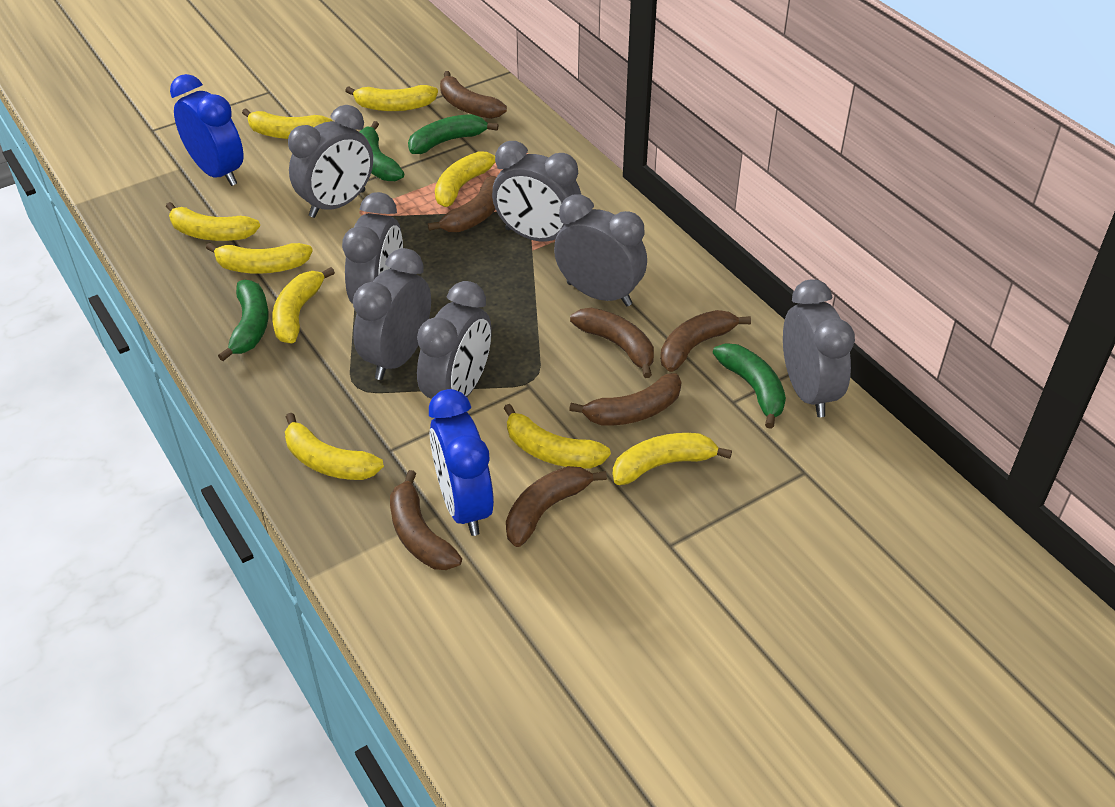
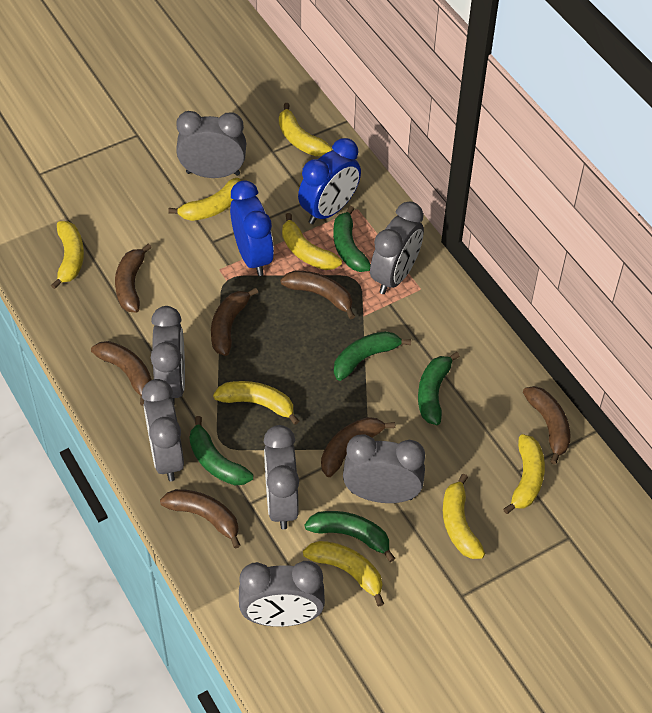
green banana: 4 -> 5
yellow banana: 9 -> 8

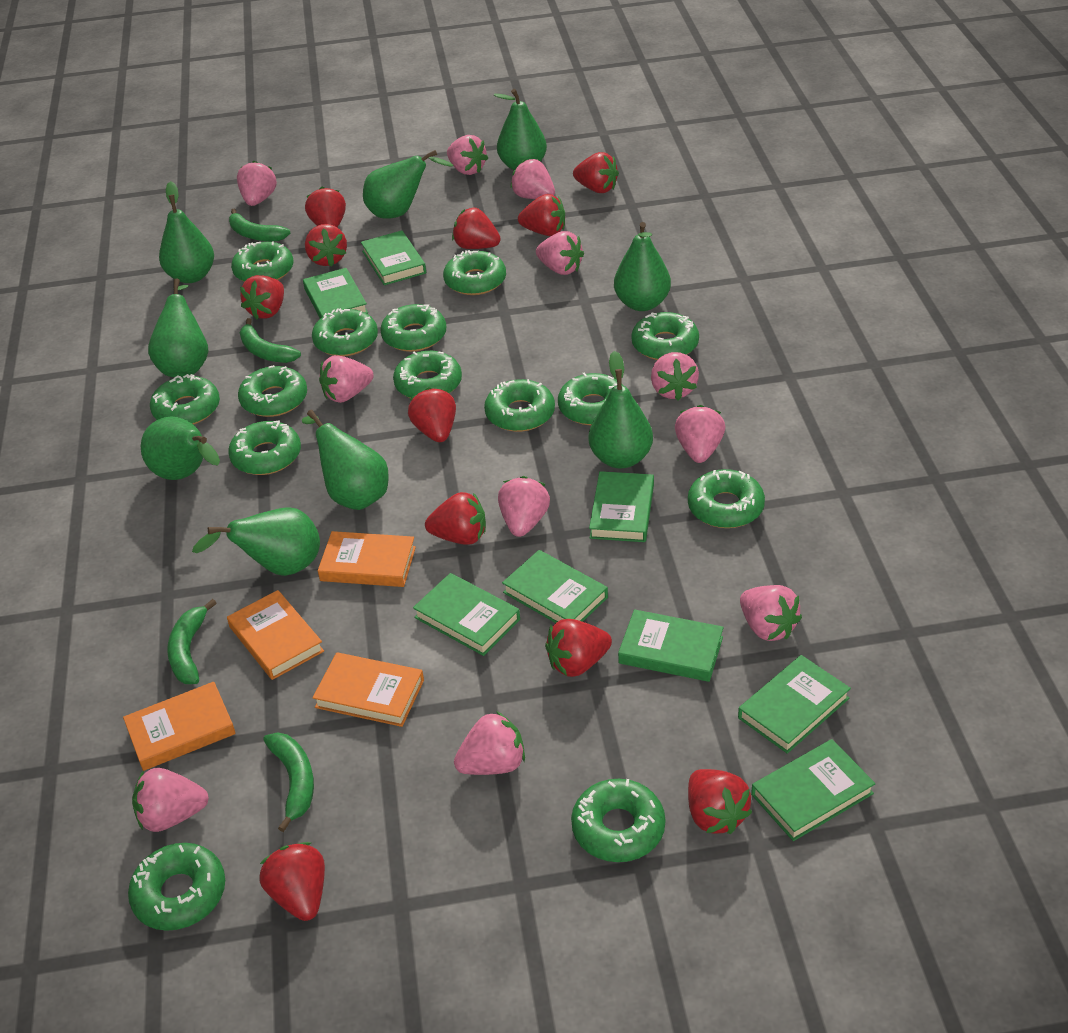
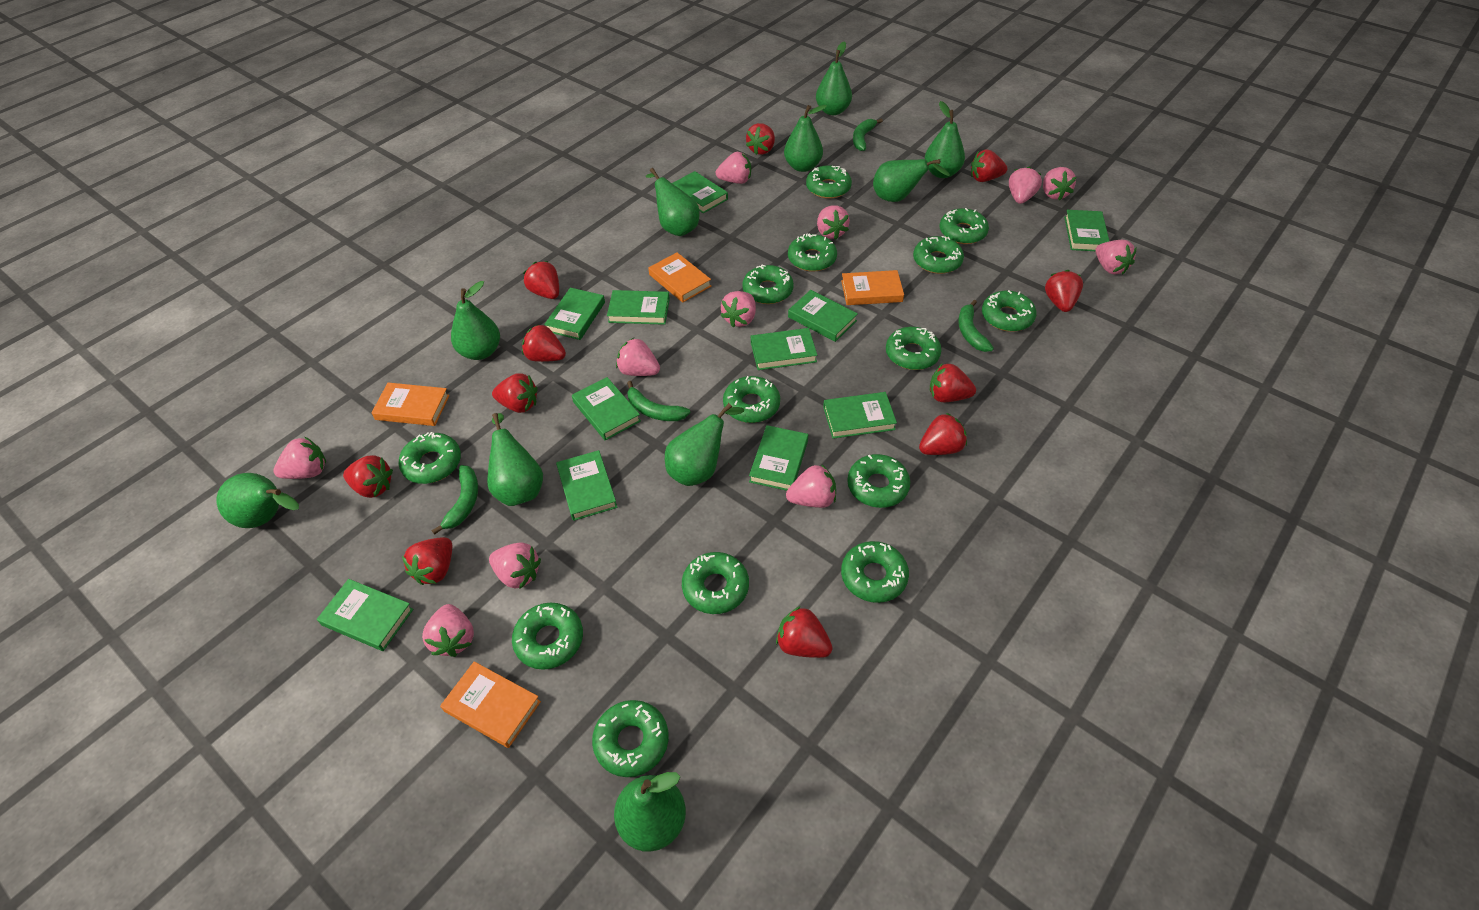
green book: 8 -> 11
green pear: 9 -> 10

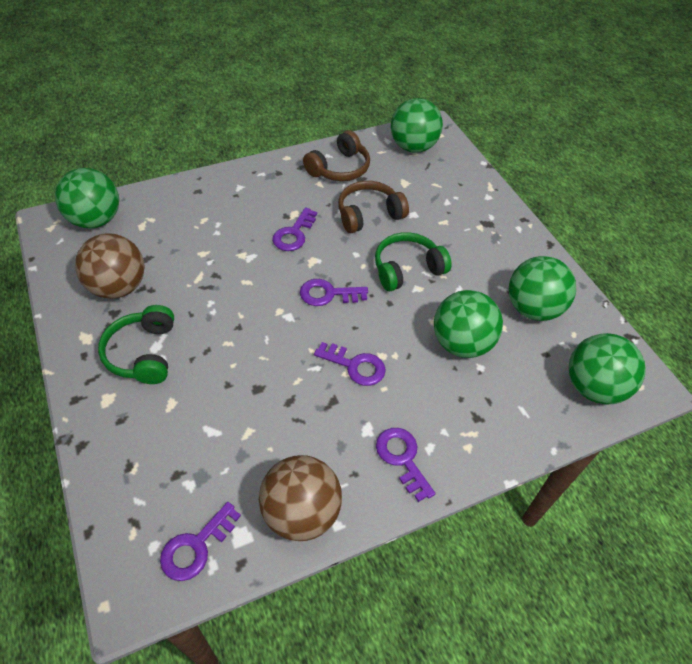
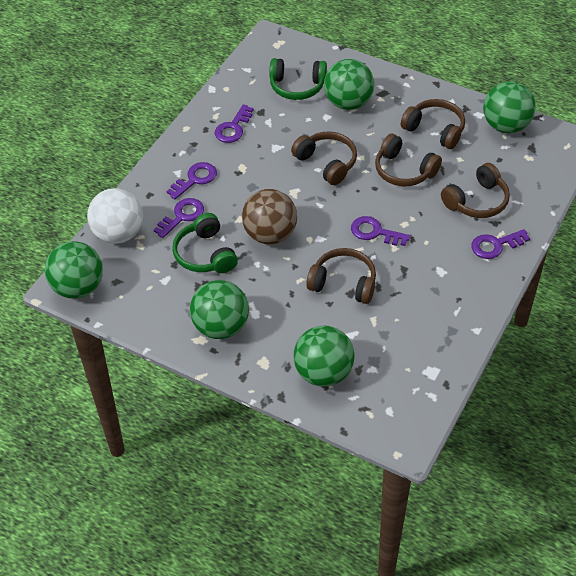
brown ball: 2 -> 1
brown headphones: 2 -> 5
white ball: 0 -> 1

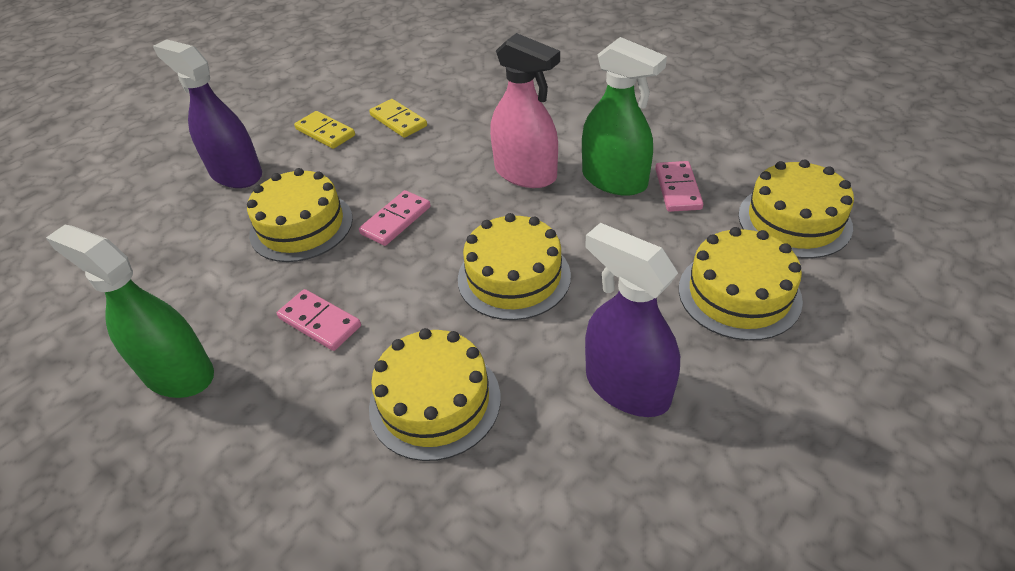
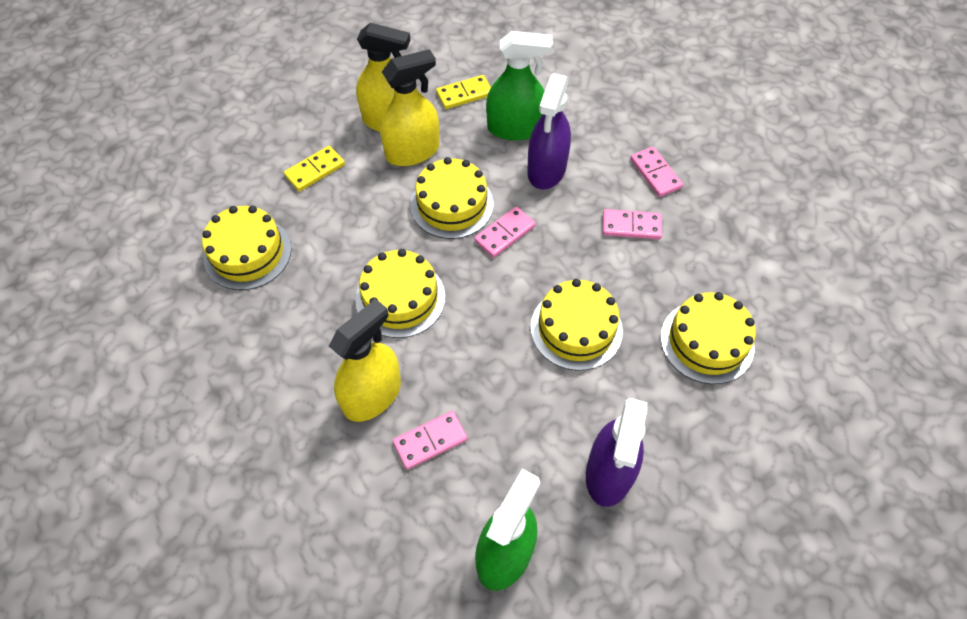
pink domino: 3 -> 4
pink spray bottle: 1 -> 0
yellow spray bottle: 0 -> 3

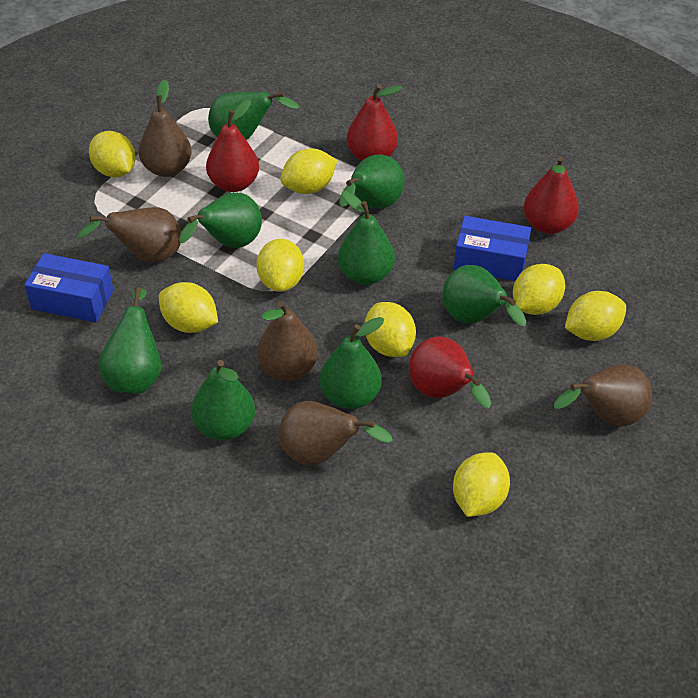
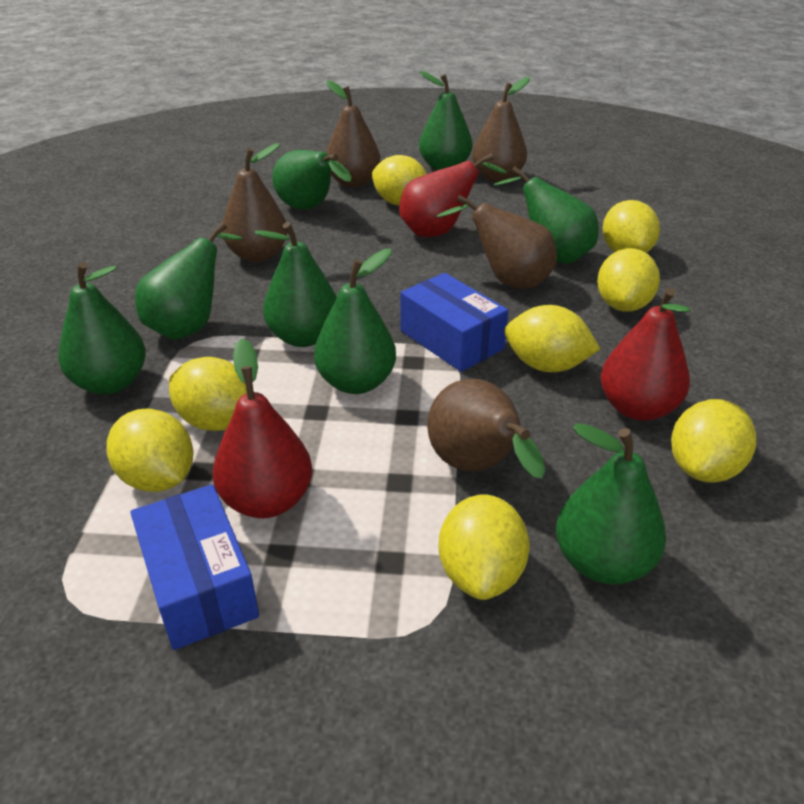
red pear: 4 -> 3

Exercise prompt:
Only the records are wanted, copied exactly, with the pictures dropped.

Solution for this exercise:
green banana: 4 -> 5
yellow banana: 9 -> 8

green book: 8 -> 11
green pear: 9 -> 10

brown ball: 2 -> 1
brown headphones: 2 -> 5
white ball: 0 -> 1

pink domino: 3 -> 4
pink spray bottle: 1 -> 0
yellow spray bottle: 0 -> 3

red pear: 4 -> 3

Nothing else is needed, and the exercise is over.